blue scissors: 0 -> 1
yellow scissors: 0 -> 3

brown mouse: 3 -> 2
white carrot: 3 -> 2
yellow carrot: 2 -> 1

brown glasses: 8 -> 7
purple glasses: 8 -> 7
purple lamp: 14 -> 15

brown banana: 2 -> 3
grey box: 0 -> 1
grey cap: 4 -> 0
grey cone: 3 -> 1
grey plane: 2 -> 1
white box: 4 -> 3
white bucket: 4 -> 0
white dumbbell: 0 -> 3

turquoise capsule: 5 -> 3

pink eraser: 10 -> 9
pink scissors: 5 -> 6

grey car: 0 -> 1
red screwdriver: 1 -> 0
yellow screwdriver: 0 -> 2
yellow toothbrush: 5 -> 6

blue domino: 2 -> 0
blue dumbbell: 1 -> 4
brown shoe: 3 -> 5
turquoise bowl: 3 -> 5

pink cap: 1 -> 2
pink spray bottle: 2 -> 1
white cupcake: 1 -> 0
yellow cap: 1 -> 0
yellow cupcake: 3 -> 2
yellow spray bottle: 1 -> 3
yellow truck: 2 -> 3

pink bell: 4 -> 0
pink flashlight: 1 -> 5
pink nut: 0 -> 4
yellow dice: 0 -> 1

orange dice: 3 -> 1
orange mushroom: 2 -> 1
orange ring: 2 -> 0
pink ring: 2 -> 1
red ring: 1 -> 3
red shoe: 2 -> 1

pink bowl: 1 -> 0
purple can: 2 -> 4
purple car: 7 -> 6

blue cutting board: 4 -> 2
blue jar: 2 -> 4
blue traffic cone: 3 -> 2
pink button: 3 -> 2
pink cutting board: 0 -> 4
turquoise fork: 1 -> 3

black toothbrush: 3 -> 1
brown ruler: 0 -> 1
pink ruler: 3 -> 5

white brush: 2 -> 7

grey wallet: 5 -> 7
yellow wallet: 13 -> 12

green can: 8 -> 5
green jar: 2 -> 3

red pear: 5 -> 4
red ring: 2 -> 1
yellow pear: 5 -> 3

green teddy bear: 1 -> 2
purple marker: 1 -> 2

============================================================

- _Work order_
Lines that contain "cutting" are the result; find them in the entries above and copy each one.

- _Result for this exercise_
blue cutting board: 4 -> 2
pink cutting board: 0 -> 4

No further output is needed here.